» Exercise goal
From the first line down to and including the line containing "gray semicircle: moved", output the lines as a JSON list of strings, one string per line, skipping blank lines. Leave out the pictures.

» Material for this exercise
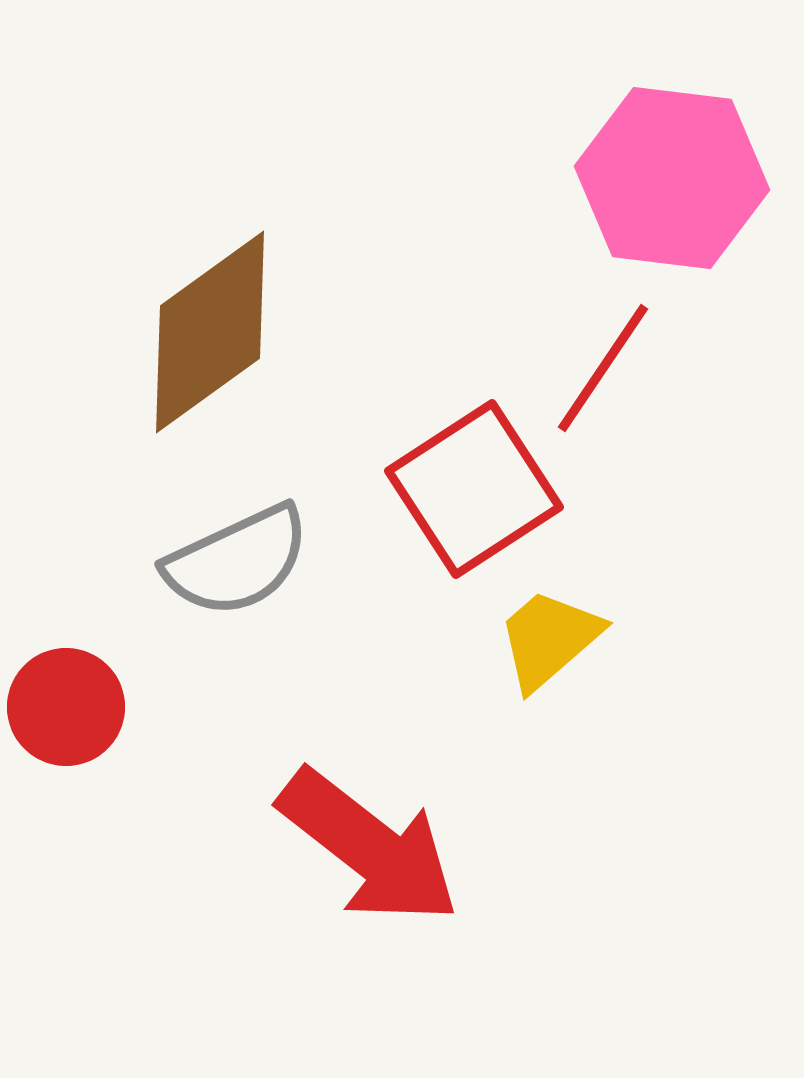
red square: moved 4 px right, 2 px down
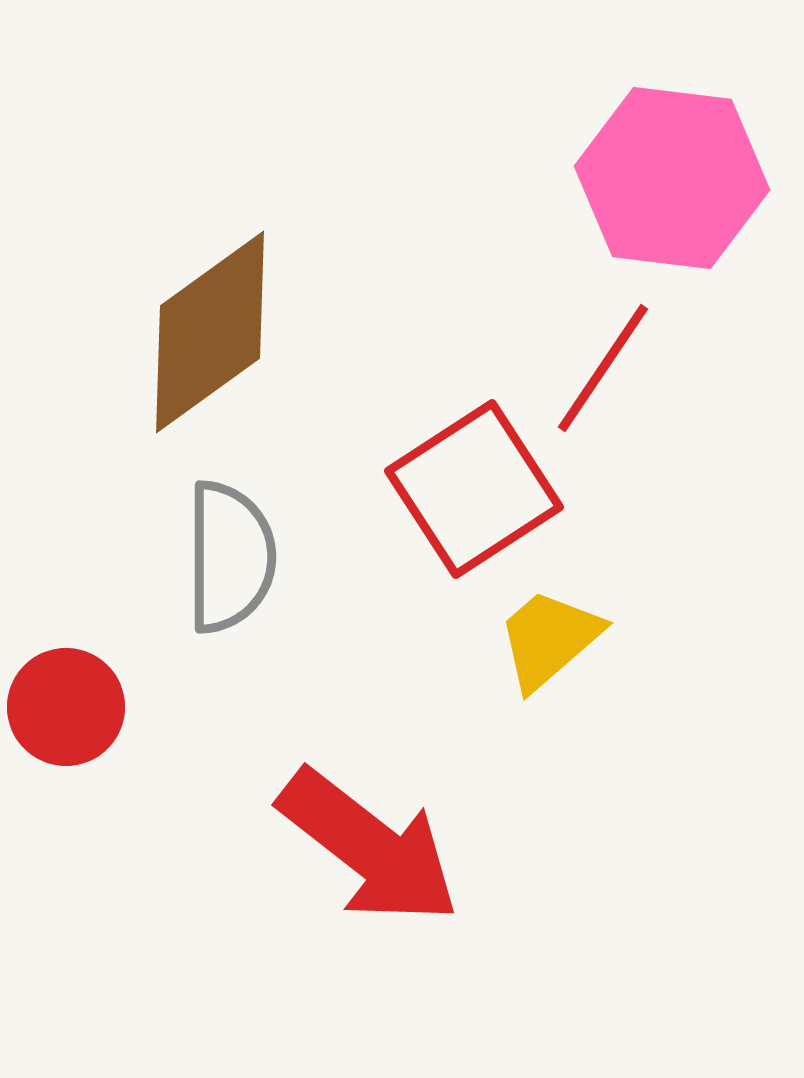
gray semicircle: moved 7 px left, 4 px up; rotated 65 degrees counterclockwise
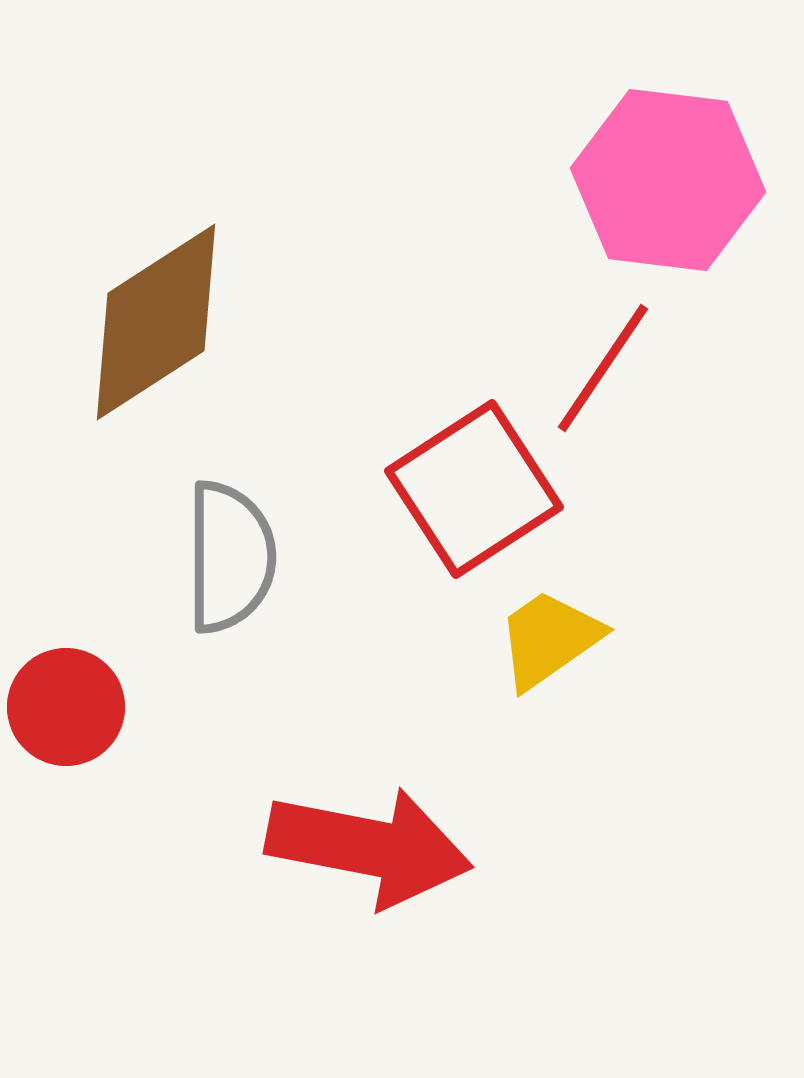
pink hexagon: moved 4 px left, 2 px down
brown diamond: moved 54 px left, 10 px up; rotated 3 degrees clockwise
yellow trapezoid: rotated 6 degrees clockwise
red arrow: rotated 27 degrees counterclockwise
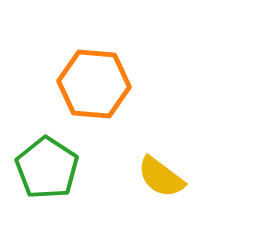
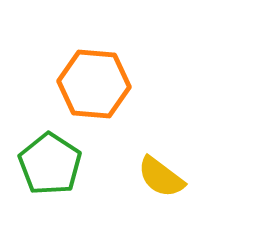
green pentagon: moved 3 px right, 4 px up
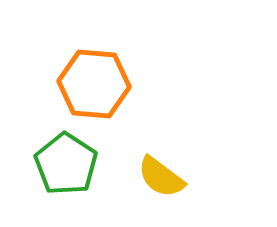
green pentagon: moved 16 px right
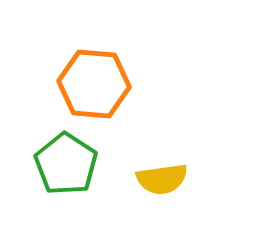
yellow semicircle: moved 1 px right, 2 px down; rotated 45 degrees counterclockwise
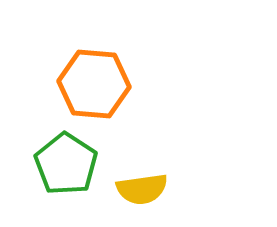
yellow semicircle: moved 20 px left, 10 px down
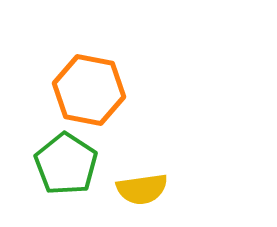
orange hexagon: moved 5 px left, 6 px down; rotated 6 degrees clockwise
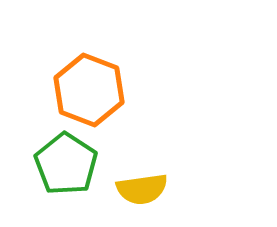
orange hexagon: rotated 10 degrees clockwise
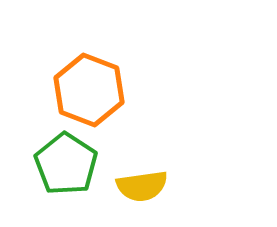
yellow semicircle: moved 3 px up
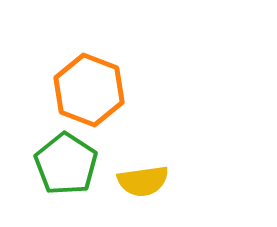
yellow semicircle: moved 1 px right, 5 px up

» Written answer
[
  "red square: moved 4 px right, 2 px down",
  "gray semicircle: moved 7 px left, 4 px up; rotated 65 degrees counterclockwise"
]